■ Requirement
Retype the data below exactly; skip every image.

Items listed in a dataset
____________________

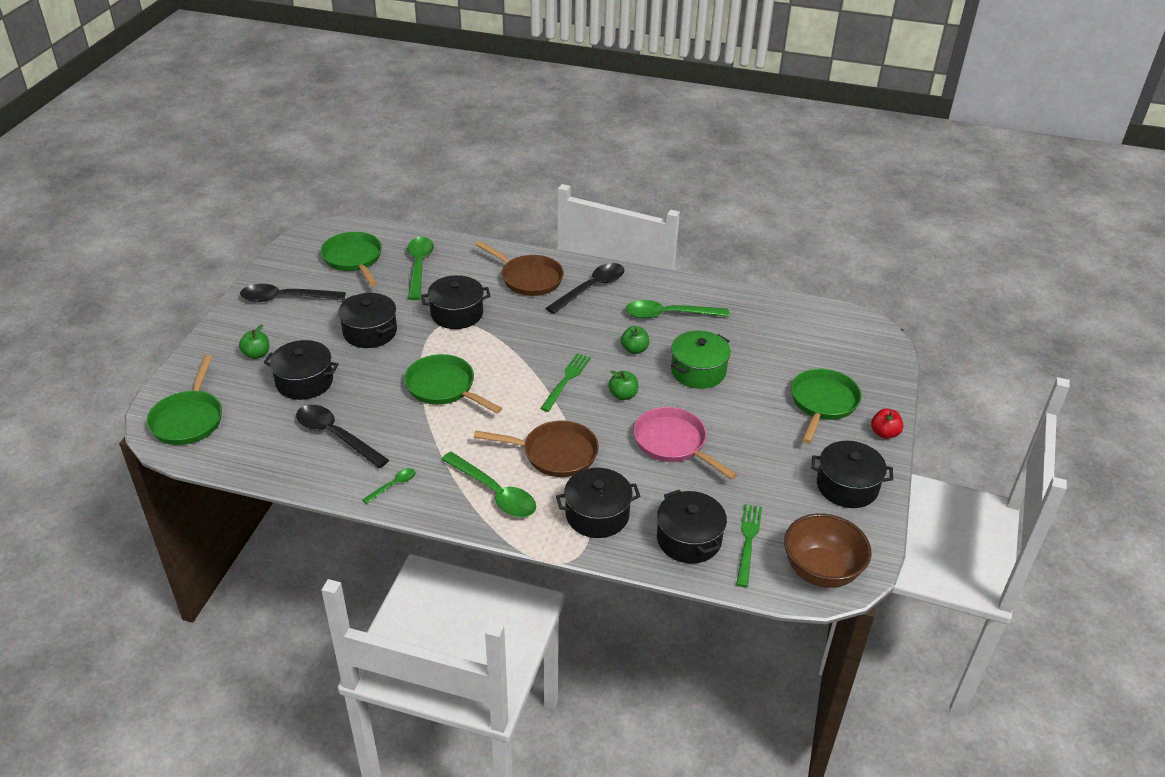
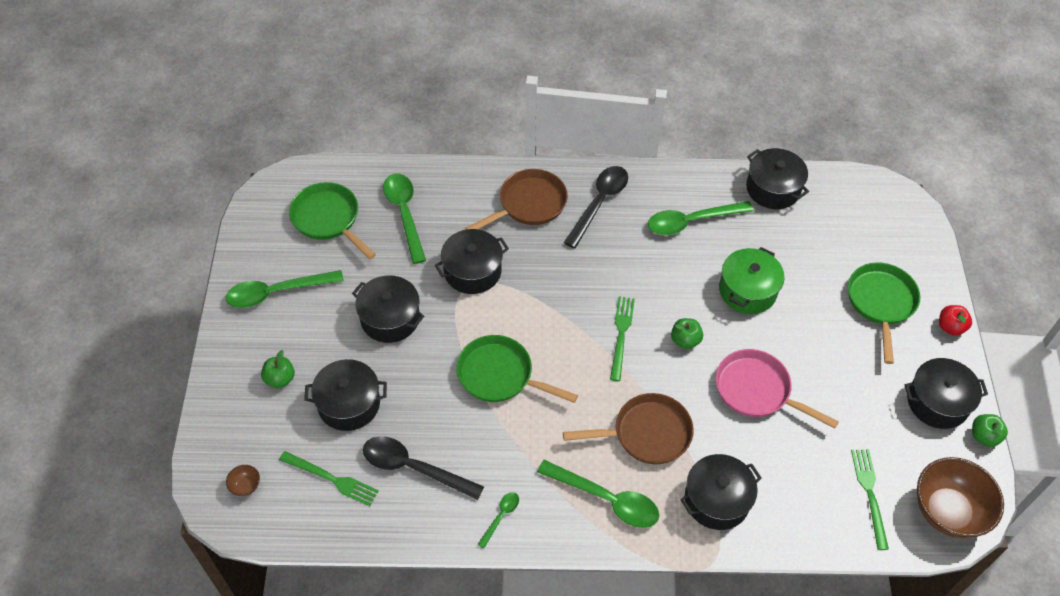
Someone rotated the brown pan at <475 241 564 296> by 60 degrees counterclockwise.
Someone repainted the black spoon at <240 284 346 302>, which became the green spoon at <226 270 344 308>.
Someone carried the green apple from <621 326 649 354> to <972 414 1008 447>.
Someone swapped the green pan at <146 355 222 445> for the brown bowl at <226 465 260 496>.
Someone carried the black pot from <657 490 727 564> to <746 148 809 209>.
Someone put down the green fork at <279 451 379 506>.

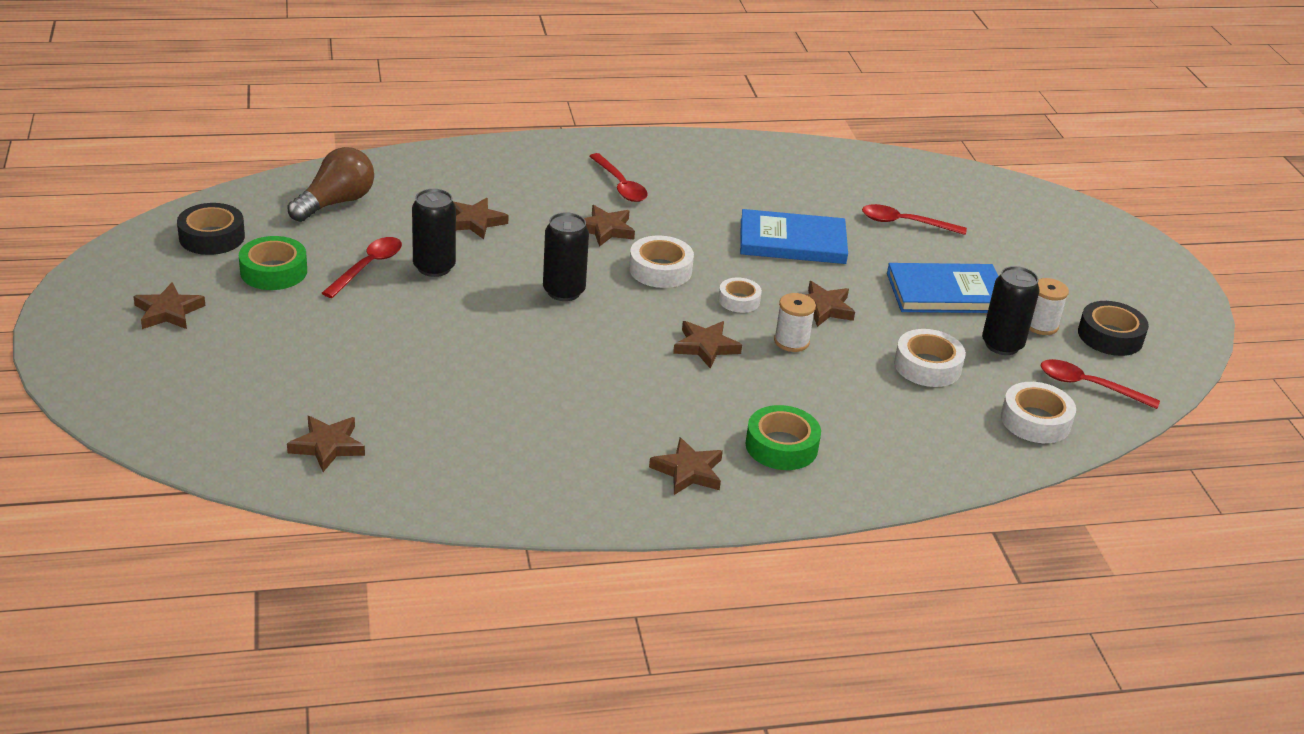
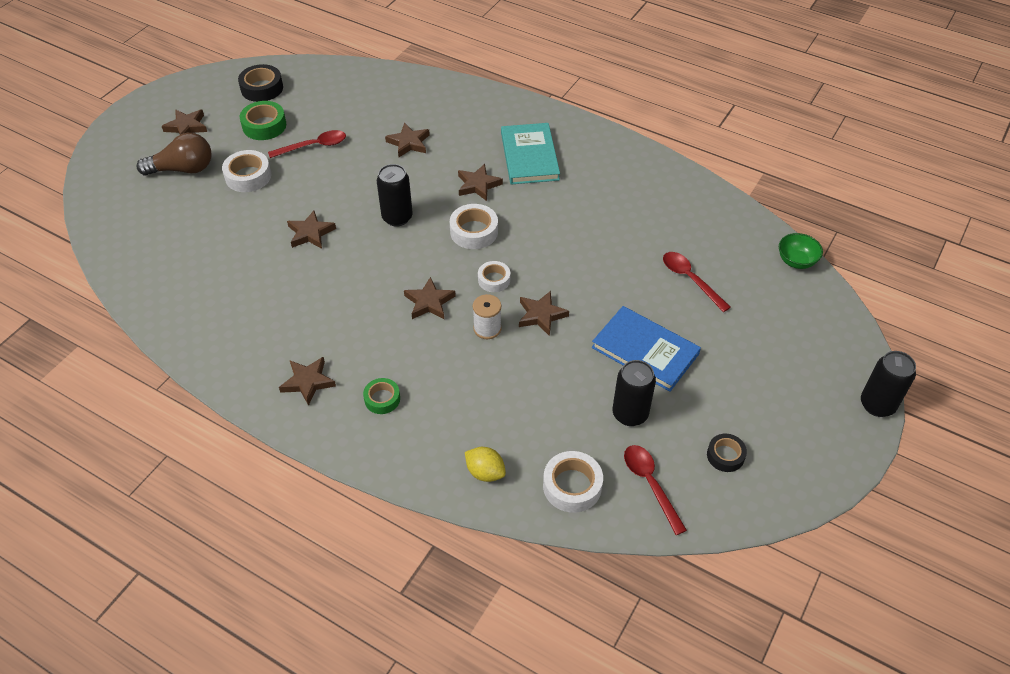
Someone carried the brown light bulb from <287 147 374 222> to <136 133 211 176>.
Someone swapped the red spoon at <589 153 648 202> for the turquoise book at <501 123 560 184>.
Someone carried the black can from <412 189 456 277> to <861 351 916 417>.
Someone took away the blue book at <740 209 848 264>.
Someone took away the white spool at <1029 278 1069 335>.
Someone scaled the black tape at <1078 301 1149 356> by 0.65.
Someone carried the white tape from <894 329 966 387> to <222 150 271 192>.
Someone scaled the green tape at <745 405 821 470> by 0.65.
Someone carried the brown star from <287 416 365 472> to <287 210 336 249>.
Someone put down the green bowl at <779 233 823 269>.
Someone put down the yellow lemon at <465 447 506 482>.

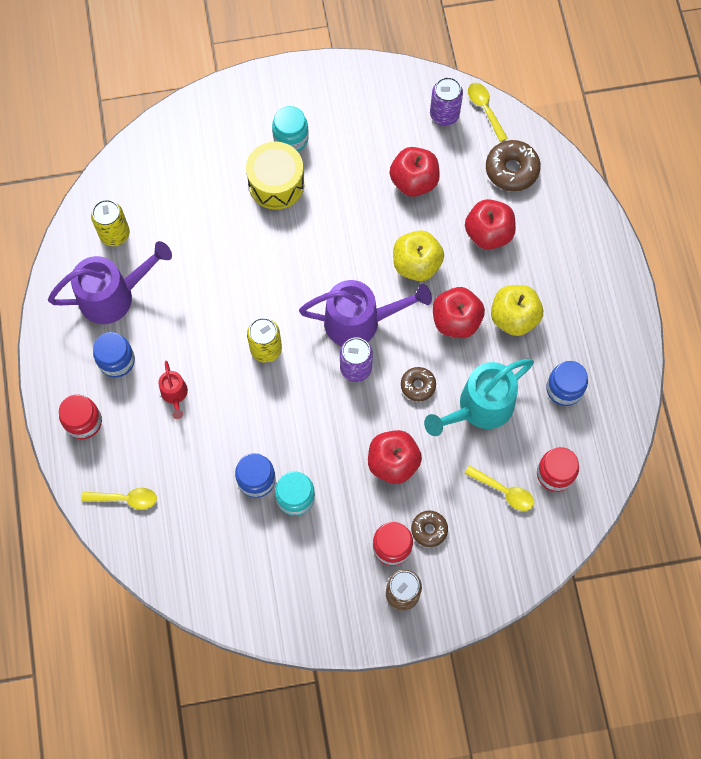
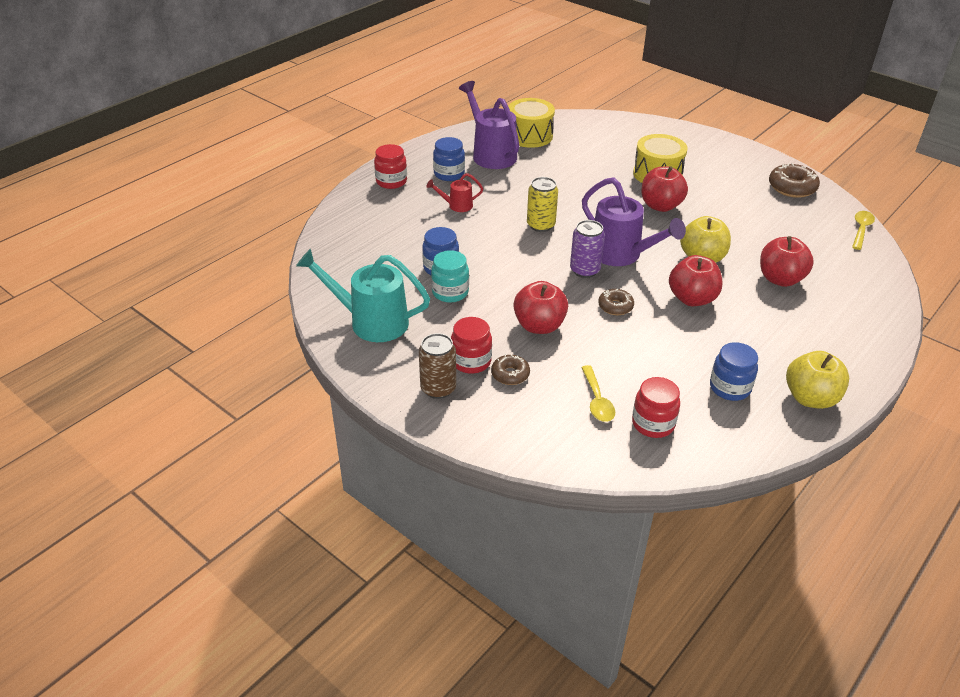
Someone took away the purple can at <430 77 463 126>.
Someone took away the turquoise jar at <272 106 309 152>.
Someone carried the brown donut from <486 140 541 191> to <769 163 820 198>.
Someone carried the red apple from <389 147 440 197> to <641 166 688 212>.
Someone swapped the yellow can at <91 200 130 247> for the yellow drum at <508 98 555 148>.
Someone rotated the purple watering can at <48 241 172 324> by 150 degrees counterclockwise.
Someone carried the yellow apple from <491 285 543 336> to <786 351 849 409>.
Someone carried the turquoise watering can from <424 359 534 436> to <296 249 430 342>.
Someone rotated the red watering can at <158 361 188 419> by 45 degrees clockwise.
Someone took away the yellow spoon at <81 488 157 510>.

____________________

■ Completed exercise
Someone rotated the brown pan at <475 241 564 296> by 60 degrees counterclockwise.
Someone repainted the black spoon at <240 284 346 302>, which became the green spoon at <226 270 344 308>.
Someone carried the green apple from <621 326 649 354> to <972 414 1008 447>.
Someone swapped the green pan at <146 355 222 445> for the brown bowl at <226 465 260 496>.
Someone carried the black pot from <657 490 727 564> to <746 148 809 209>.
Someone put down the green fork at <279 451 379 506>.

Someone carried the brown light bulb from <287 147 374 222> to <136 133 211 176>.
Someone swapped the red spoon at <589 153 648 202> for the turquoise book at <501 123 560 184>.
Someone carried the black can from <412 189 456 277> to <861 351 916 417>.
Someone took away the blue book at <740 209 848 264>.
Someone took away the white spool at <1029 278 1069 335>.
Someone scaled the black tape at <1078 301 1149 356> by 0.65.
Someone carried the white tape from <894 329 966 387> to <222 150 271 192>.
Someone scaled the green tape at <745 405 821 470> by 0.65.
Someone carried the brown star from <287 416 365 472> to <287 210 336 249>.
Someone put down the green bowl at <779 233 823 269>.
Someone put down the yellow lemon at <465 447 506 482>.

Someone took away the purple can at <430 77 463 126>.
Someone took away the turquoise jar at <272 106 309 152>.
Someone carried the brown donut from <486 140 541 191> to <769 163 820 198>.
Someone carried the red apple from <389 147 440 197> to <641 166 688 212>.
Someone swapped the yellow can at <91 200 130 247> for the yellow drum at <508 98 555 148>.
Someone rotated the purple watering can at <48 241 172 324> by 150 degrees counterclockwise.
Someone carried the yellow apple from <491 285 543 336> to <786 351 849 409>.
Someone carried the turquoise watering can from <424 359 534 436> to <296 249 430 342>.
Someone rotated the red watering can at <158 361 188 419> by 45 degrees clockwise.
Someone took away the yellow spoon at <81 488 157 510>.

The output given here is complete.